Goal of the exercise:
Determine how many lines in the items below contain the string "have", with case taken into account, and reply with that number alone.

Items from a dataset:
— Begin —

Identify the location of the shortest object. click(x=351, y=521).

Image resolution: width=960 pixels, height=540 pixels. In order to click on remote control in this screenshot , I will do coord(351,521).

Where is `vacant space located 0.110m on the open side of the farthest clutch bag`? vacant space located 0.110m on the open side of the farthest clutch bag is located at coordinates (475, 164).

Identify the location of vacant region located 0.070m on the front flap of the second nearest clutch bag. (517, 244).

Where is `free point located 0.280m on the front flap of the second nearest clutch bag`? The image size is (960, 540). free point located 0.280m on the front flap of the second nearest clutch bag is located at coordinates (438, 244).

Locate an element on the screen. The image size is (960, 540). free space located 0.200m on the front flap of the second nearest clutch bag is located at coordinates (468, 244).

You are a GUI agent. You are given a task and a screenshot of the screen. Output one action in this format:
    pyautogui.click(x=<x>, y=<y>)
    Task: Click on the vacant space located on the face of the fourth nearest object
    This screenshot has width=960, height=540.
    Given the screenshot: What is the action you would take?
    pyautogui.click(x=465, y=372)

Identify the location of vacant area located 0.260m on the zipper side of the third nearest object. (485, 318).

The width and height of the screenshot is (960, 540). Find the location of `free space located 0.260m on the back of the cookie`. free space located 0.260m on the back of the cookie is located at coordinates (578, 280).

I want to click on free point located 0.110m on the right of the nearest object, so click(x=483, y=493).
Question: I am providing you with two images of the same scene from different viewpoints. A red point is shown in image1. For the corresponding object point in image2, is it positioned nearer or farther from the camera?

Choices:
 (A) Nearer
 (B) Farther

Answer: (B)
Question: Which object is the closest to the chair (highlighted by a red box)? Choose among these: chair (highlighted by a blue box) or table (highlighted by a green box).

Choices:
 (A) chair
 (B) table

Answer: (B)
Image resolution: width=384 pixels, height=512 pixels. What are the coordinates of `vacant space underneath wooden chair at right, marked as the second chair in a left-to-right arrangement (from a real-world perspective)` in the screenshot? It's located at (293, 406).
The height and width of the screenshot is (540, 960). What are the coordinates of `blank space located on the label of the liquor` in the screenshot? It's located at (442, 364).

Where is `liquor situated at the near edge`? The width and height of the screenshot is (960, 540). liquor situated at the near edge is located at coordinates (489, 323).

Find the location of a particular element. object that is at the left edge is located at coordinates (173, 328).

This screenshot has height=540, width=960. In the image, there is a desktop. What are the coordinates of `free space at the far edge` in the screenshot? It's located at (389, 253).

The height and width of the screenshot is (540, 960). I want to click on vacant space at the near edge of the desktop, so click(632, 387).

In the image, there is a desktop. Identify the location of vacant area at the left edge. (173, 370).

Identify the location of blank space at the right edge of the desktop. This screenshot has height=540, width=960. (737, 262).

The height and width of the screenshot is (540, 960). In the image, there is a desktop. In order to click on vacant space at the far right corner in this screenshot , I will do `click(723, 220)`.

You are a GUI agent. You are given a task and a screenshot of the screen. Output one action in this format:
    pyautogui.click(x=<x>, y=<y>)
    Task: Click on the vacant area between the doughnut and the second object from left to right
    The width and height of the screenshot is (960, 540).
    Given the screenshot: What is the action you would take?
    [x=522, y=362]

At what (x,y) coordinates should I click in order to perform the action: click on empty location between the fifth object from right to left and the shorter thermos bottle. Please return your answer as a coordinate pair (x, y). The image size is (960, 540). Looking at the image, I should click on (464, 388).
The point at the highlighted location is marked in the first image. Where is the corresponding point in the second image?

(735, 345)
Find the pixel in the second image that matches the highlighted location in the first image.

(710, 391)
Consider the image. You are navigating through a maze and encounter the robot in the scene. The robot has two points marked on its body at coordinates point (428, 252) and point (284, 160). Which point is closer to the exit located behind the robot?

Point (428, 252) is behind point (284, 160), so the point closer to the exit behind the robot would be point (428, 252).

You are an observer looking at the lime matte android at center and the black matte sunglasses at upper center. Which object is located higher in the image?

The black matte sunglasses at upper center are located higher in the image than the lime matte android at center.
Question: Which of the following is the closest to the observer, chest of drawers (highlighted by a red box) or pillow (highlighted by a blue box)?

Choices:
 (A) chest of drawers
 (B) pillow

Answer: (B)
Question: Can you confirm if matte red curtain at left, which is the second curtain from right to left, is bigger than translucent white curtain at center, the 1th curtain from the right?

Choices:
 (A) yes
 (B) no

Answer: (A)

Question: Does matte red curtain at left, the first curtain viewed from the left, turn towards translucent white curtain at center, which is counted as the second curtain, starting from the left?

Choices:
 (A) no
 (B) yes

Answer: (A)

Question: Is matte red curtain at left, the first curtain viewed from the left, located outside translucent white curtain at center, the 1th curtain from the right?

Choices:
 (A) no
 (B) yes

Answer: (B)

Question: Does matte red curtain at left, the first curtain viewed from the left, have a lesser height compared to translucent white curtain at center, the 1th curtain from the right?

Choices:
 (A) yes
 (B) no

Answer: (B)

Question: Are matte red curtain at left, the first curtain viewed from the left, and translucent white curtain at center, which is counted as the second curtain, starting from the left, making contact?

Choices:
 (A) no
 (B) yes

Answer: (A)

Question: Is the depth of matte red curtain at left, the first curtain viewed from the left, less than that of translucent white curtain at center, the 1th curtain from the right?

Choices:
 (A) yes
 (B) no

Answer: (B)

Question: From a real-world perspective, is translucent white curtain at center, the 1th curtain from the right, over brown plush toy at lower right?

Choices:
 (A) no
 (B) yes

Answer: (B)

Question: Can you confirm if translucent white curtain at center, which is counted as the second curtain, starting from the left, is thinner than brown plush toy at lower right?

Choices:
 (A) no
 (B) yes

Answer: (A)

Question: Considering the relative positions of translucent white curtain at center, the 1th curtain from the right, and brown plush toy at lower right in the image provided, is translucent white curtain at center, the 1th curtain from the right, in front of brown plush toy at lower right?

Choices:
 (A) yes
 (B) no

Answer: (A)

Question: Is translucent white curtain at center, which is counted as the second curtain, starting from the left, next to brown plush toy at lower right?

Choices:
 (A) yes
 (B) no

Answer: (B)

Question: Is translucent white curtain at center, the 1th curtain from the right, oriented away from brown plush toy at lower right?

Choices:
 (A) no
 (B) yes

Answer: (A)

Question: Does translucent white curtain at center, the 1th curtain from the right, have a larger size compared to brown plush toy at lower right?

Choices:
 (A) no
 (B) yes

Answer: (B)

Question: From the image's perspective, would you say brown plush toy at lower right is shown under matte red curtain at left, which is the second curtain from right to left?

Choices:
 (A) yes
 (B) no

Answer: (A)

— End —

Final result:
2